Leave out the pictures and repeat the entries below verbatim.

-- -- --

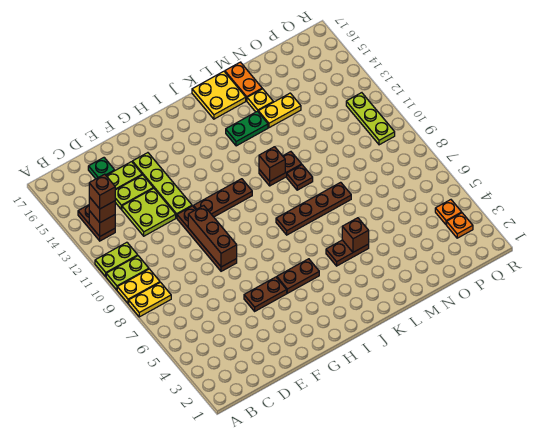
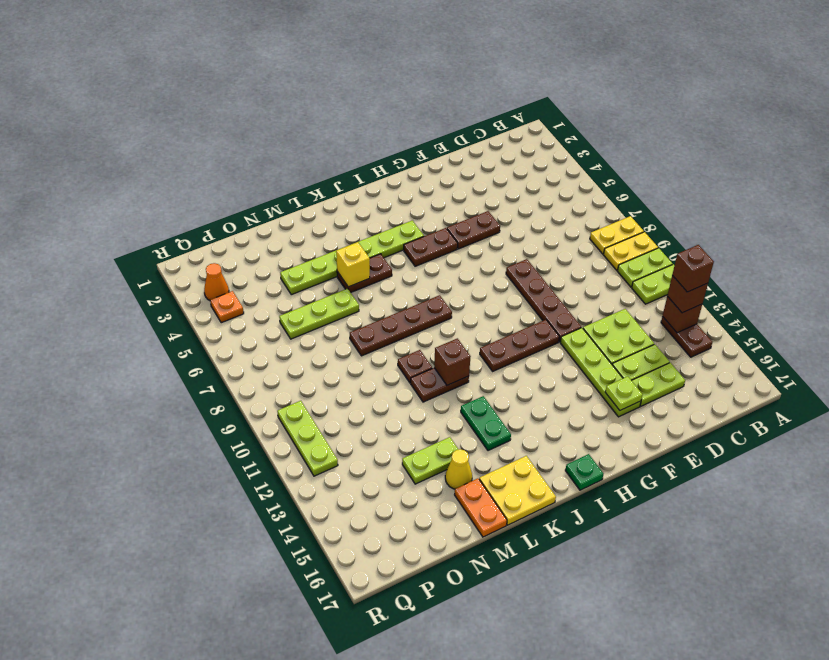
green 1x1 plate [88,158,115,179] -> green 1x1 plate moved to [565,454,604,490]
brown 1x3 brick [188,206,237,267] -> none
none -> lime 1x1 plate [605,376,642,410]
none -> lime 1x6 plate [280,221,424,295]
green 1x2 plate [226,111,268,146] -> green 1x2 plate turned to [461,396,511,451]
brown 1x1 brick [342,218,369,252] -> yellow 1x1 brick [336,242,370,287]
none -> lime 1x3 plate [279,289,359,339]
yellow 1x2 plate [258,93,301,128] -> lime 1x2 plate [402,437,459,484]
yellow 1x1 plate [247,89,273,112] -> yellow 1x1 cone [445,449,472,489]
orange 1x1 plate [447,213,473,238] -> orange 1x1 cone [204,263,229,300]

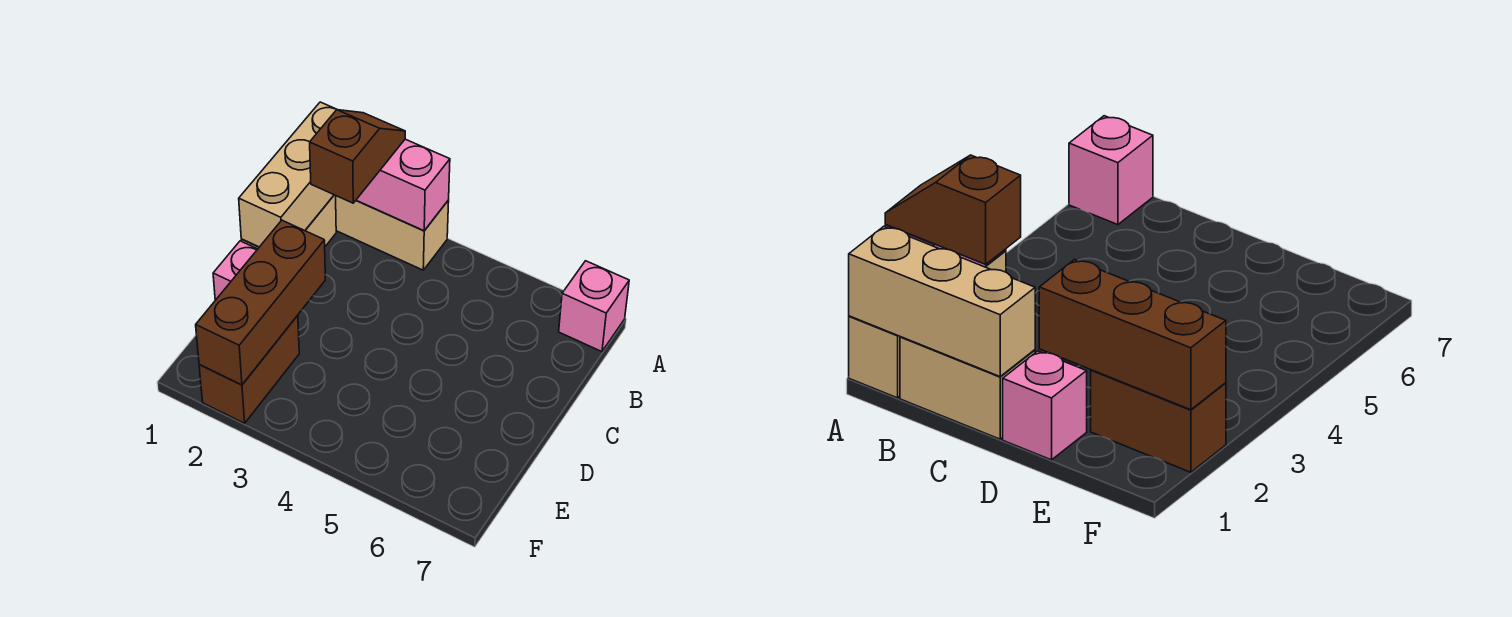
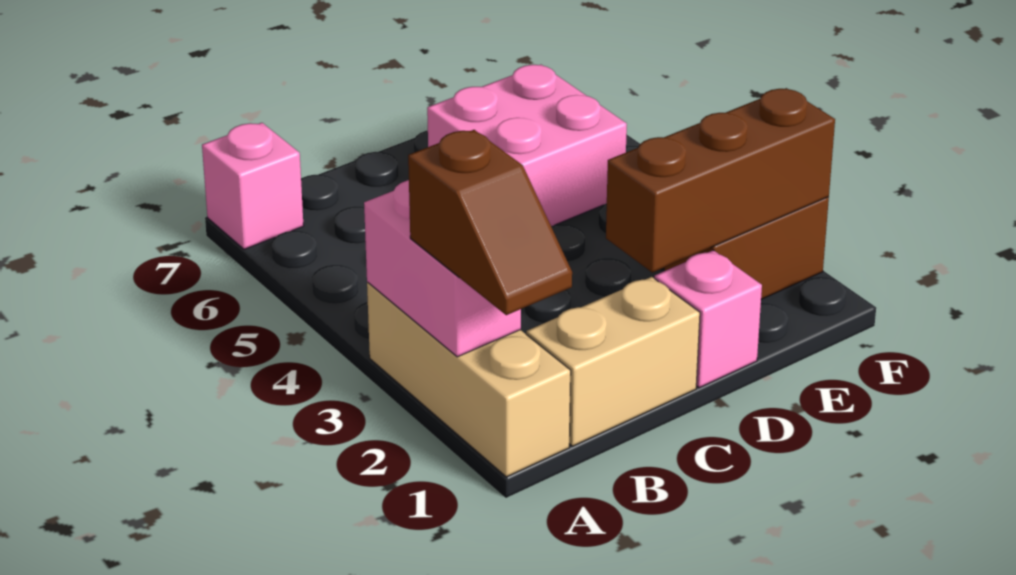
tan 1x3 brick [239,102,337,247] -> none
brown 1x2 slope [310,110,405,203] -> brown 1x2 slope turned to [408,130,572,315]
none -> pink 2x2 brick [427,65,627,226]

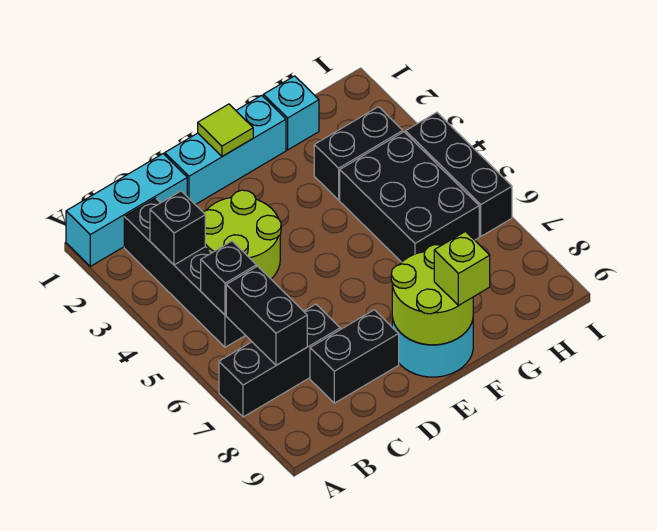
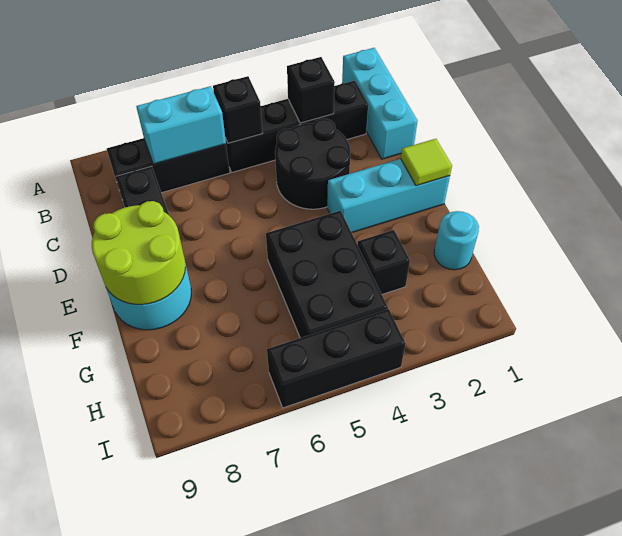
black 1x3 brick [219,304,340,417] -> black 1x3 brick turned to [107,138,230,193]
black 1x2 brick [226,266,307,365] -> cyan 1x2 brick [136,86,226,164]
lime 2x2 round brick [203,190,281,279] -> black 2x2 round brick [275,119,350,209]
cyan 1x3 brick [165,95,286,205] -> cyan 1x3 brick turned to [327,159,450,233]
lime 1x1 brick [434,232,490,305] -> none
cyan 1x1 brick [263,76,319,150] -> cyan 1x1 round brick [434,211,479,270]
black 1x2 brick [314,107,403,200] -> black 1x1 brick [357,230,410,294]
black 2x3 brick [340,132,479,262] -> black 2x3 brick turned to [266,211,388,338]

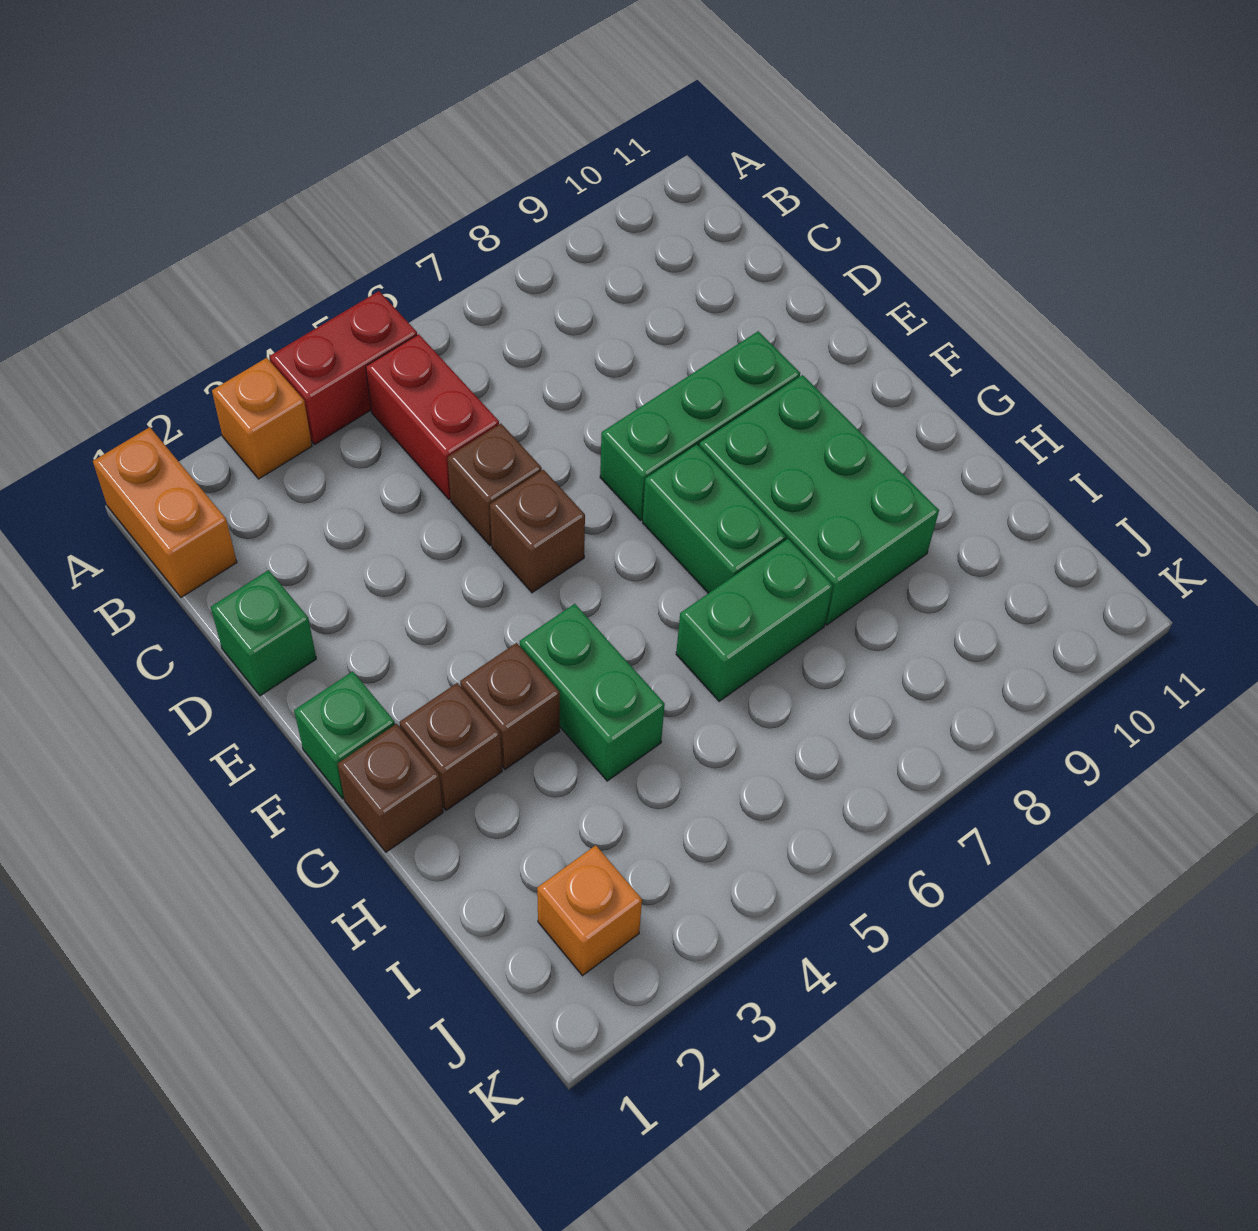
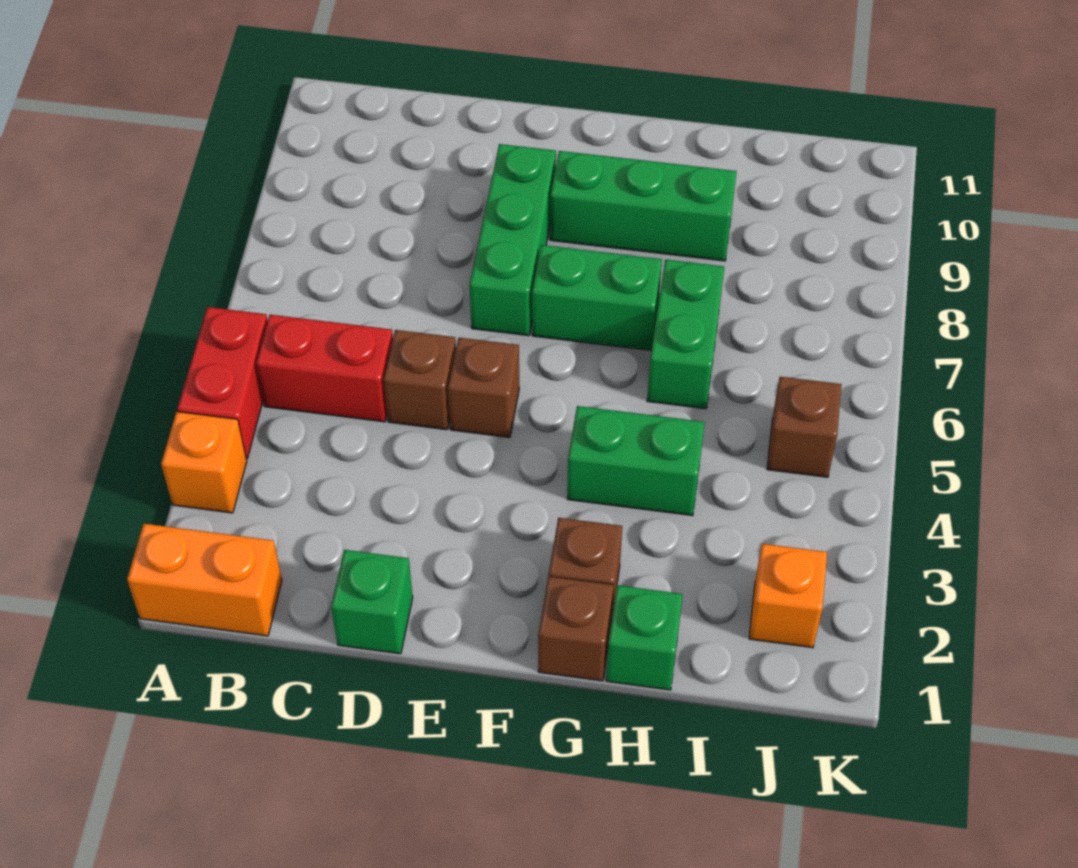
green 1x1 brick [294,671,395,799] -> green 1x1 brick moved to [606,585,683,690]
green 2x3 brick [699,375,939,625] -> green 1x3 brick [550,151,737,261]
brown 1x1 brick [460,643,560,769] -> brown 1x1 brick moved to [767,377,842,477]

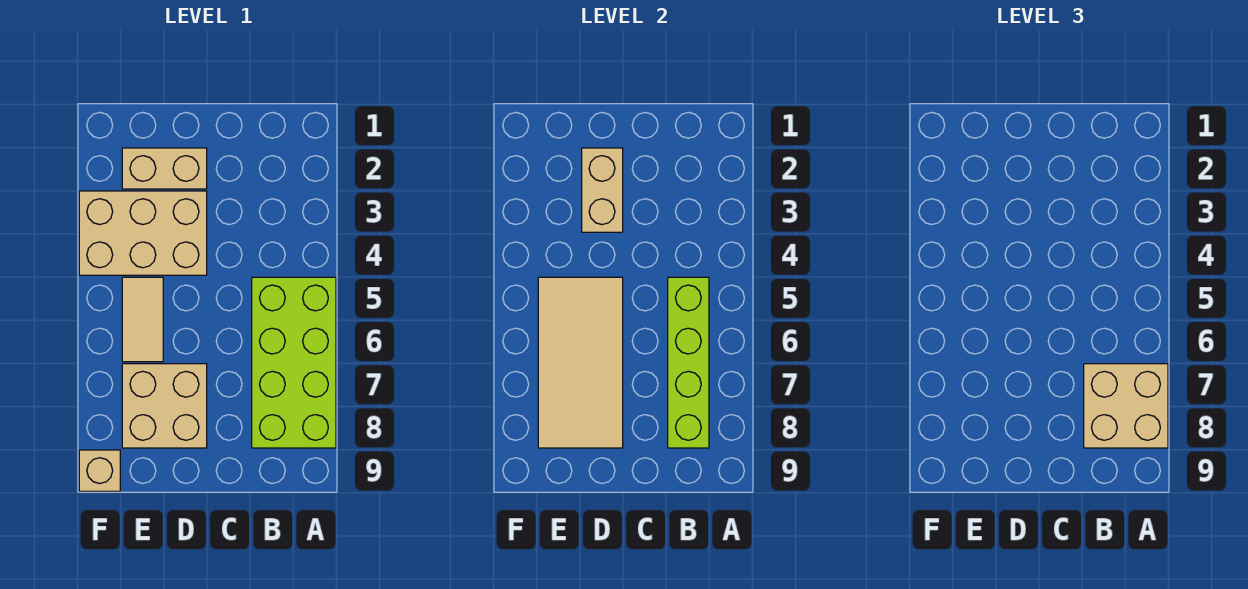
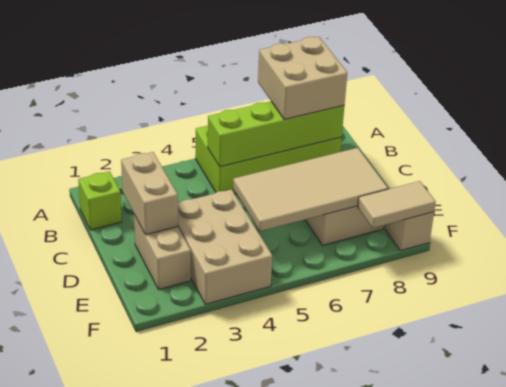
none -> lime 1x1 brick [78,171,122,230]
tan 1x2 brick [582,148,623,232] -> tan 1x2 brick turned to [121,152,178,235]
tan 1x2 tile [122,277,163,362] -> tan 1x2 tile moved to [358,181,436,228]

-- -- --

*SOLUTION*.
green 1x1 plate [88,158,115,179] -> green 1x1 plate moved to [565,454,604,490]
brown 1x3 brick [188,206,237,267] -> none
none -> lime 1x1 plate [605,376,642,410]
none -> lime 1x6 plate [280,221,424,295]
green 1x2 plate [226,111,268,146] -> green 1x2 plate turned to [461,396,511,451]
brown 1x1 brick [342,218,369,252] -> yellow 1x1 brick [336,242,370,287]
none -> lime 1x3 plate [279,289,359,339]
yellow 1x2 plate [258,93,301,128] -> lime 1x2 plate [402,437,459,484]
yellow 1x1 plate [247,89,273,112] -> yellow 1x1 cone [445,449,472,489]
orange 1x1 plate [447,213,473,238] -> orange 1x1 cone [204,263,229,300]

tan 1x3 brick [239,102,337,247] -> none
brown 1x2 slope [310,110,405,203] -> brown 1x2 slope turned to [408,130,572,315]
none -> pink 2x2 brick [427,65,627,226]

black 1x3 brick [219,304,340,417] -> black 1x3 brick turned to [107,138,230,193]
black 1x2 brick [226,266,307,365] -> cyan 1x2 brick [136,86,226,164]
lime 2x2 round brick [203,190,281,279] -> black 2x2 round brick [275,119,350,209]
cyan 1x3 brick [165,95,286,205] -> cyan 1x3 brick turned to [327,159,450,233]
lime 1x1 brick [434,232,490,305] -> none
cyan 1x1 brick [263,76,319,150] -> cyan 1x1 round brick [434,211,479,270]
black 1x2 brick [314,107,403,200] -> black 1x1 brick [357,230,410,294]
black 2x3 brick [340,132,479,262] -> black 2x3 brick turned to [266,211,388,338]

green 1x1 brick [294,671,395,799] -> green 1x1 brick moved to [606,585,683,690]
green 2x3 brick [699,375,939,625] -> green 1x3 brick [550,151,737,261]
brown 1x1 brick [460,643,560,769] -> brown 1x1 brick moved to [767,377,842,477]

none -> lime 1x1 brick [78,171,122,230]
tan 1x2 brick [582,148,623,232] -> tan 1x2 brick turned to [121,152,178,235]
tan 1x2 tile [122,277,163,362] -> tan 1x2 tile moved to [358,181,436,228]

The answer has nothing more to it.